Start of RECORDED INFORMATION

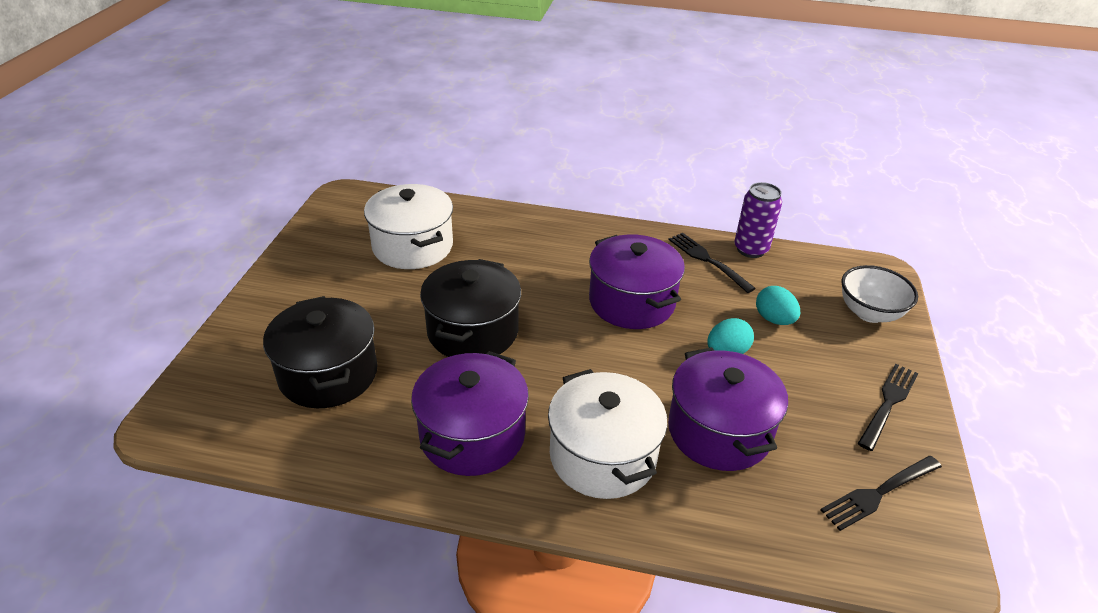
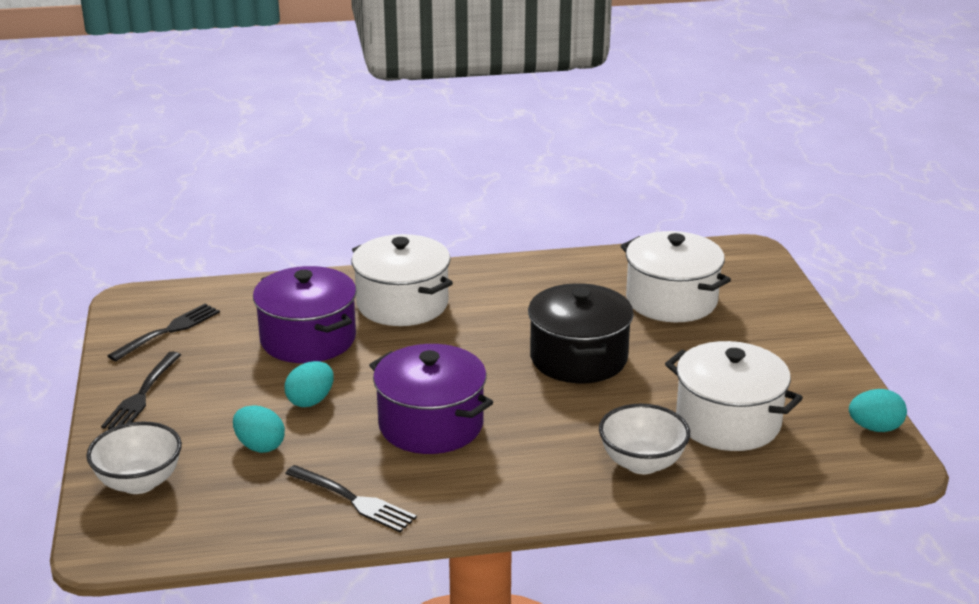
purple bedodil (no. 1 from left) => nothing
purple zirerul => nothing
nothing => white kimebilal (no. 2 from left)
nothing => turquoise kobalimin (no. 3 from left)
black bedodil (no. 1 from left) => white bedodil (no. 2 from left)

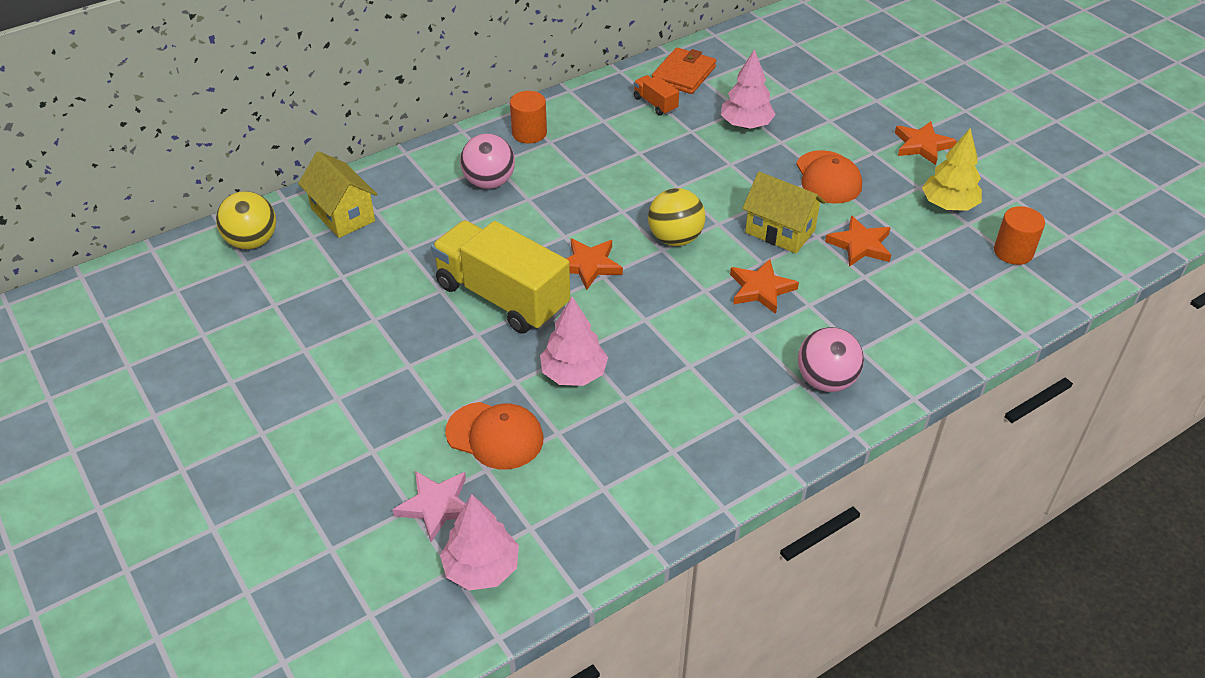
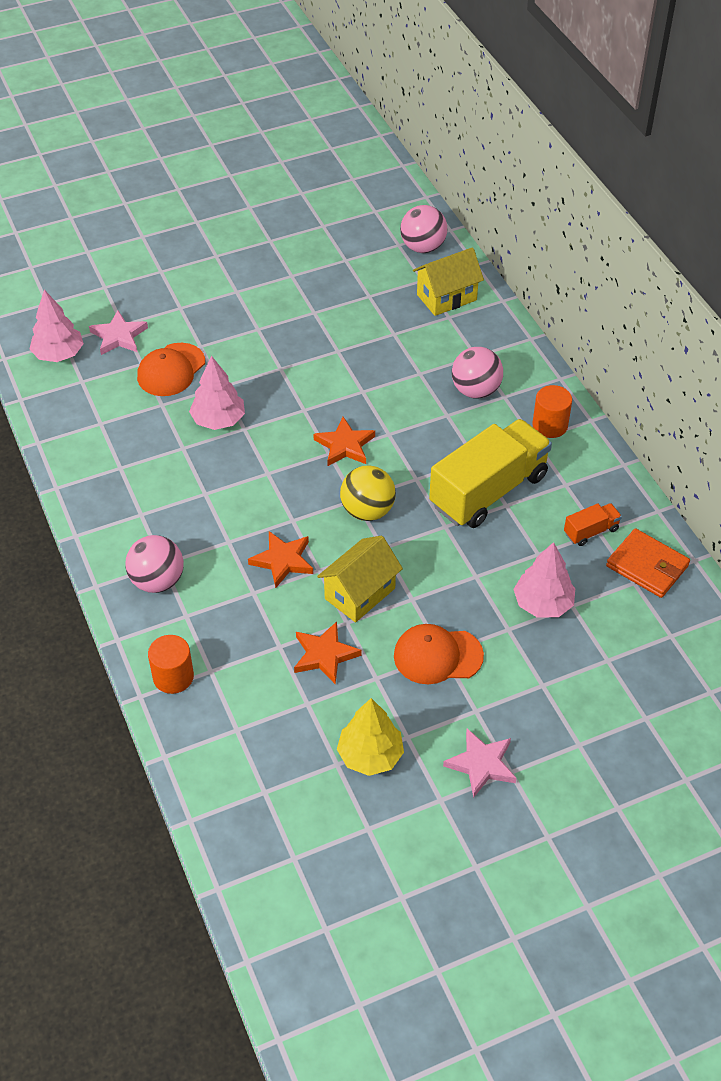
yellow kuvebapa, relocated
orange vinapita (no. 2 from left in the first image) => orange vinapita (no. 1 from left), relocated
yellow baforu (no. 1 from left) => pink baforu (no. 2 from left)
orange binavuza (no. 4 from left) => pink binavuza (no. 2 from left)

End of RECORDED INFORMATION
Start of RECORDED INFORMATION

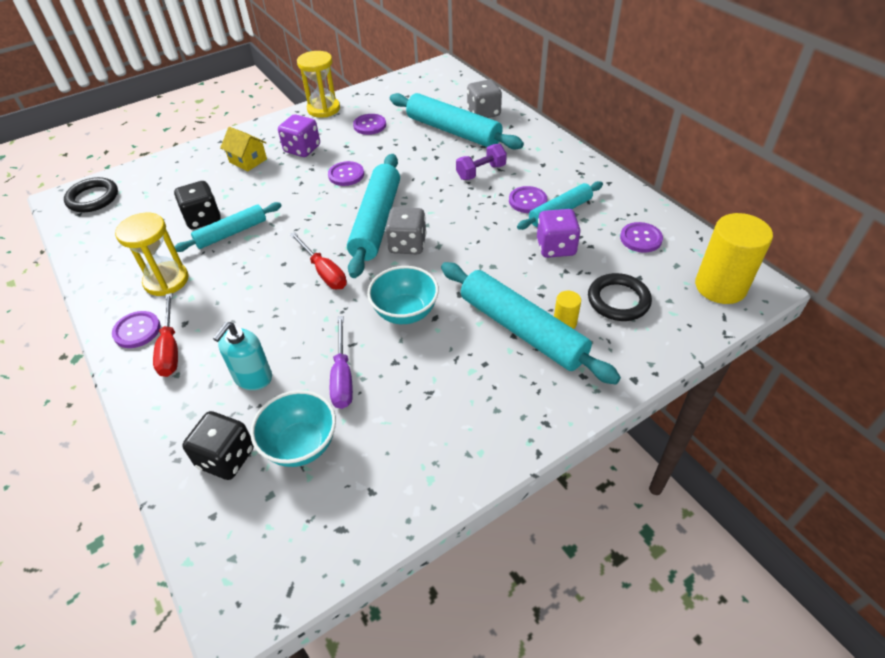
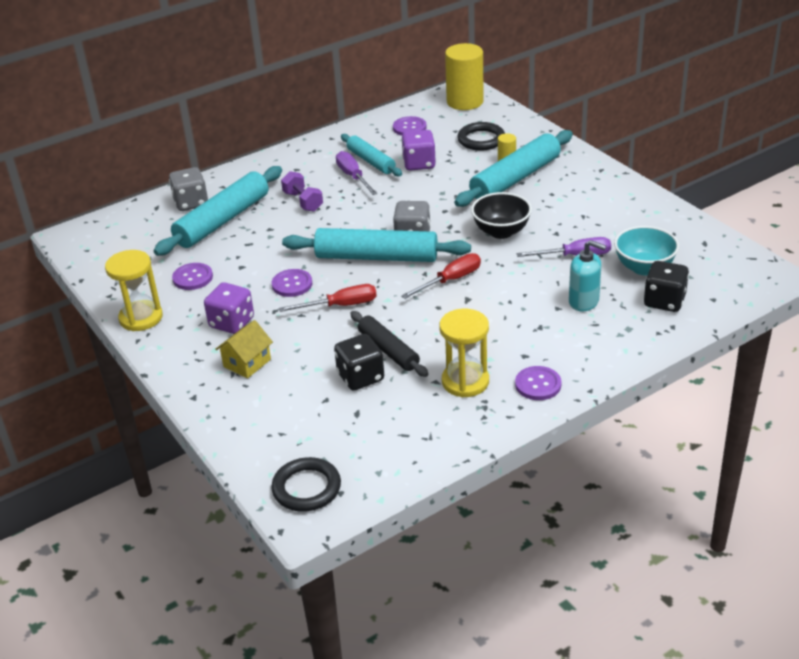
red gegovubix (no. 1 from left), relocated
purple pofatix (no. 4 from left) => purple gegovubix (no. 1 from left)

End of RECORDED INFORMATION

▸ **WORK REQUIRED**
Go through the listing above. Show each line where the word "purple" is found.

▸ **SOLUTION FOR THIS EXERCISE**
purple bedodil (no. 1 from left) => nothing
purple zirerul => nothing
purple pofatix (no. 4 from left) => purple gegovubix (no. 1 from left)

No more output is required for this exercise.